BEGIN INFORMATION

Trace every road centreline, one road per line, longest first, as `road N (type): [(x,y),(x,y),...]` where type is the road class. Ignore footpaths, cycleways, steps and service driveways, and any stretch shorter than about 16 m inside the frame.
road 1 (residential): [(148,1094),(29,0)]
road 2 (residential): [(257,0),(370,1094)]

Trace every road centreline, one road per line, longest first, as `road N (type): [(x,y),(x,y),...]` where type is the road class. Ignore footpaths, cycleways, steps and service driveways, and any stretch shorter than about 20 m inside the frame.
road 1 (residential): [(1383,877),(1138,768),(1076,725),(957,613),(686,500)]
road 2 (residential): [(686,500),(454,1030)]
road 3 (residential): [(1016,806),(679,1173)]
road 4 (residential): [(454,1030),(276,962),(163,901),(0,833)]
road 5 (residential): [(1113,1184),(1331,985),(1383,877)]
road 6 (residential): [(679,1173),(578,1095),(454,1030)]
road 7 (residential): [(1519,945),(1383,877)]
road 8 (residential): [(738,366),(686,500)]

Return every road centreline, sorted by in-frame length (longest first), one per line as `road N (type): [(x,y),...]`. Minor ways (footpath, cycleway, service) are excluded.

END INFORMATION

> TRY IT
The whole block of data above should be printed again verbatim.

> ANSWER FOR THE TASK
Trace every road centreline, one road per line, longest first, as `road N (type): [(x,y),(x,y),...]` where type is the road class. Ignore footpaths, cycleways, steps and service driveways, and any stretch shorter than about 16 m inside the frame.
road 1 (residential): [(148,1094),(29,0)]
road 2 (residential): [(257,0),(370,1094)]

Trace every road centreline, one road per line, longest first, as `road N (type): [(x,y),(x,y),...]` where type is the road class. Ignore footpaths, cycleways, steps and service driveways, and any stretch shorter than about 20 m inside the frame.
road 1 (residential): [(1383,877),(1138,768),(1076,725),(957,613),(686,500)]
road 2 (residential): [(686,500),(454,1030)]
road 3 (residential): [(1016,806),(679,1173)]
road 4 (residential): [(454,1030),(276,962),(163,901),(0,833)]
road 5 (residential): [(1113,1184),(1331,985),(1383,877)]
road 6 (residential): [(679,1173),(578,1095),(454,1030)]
road 7 (residential): [(1519,945),(1383,877)]
road 8 (residential): [(738,366),(686,500)]

Return every road centreline, sorted by in-frame length (longest first), one per line as `road N (type): [(x,y),...]`. Minor ways (footpath, cycleway, service) are excluded.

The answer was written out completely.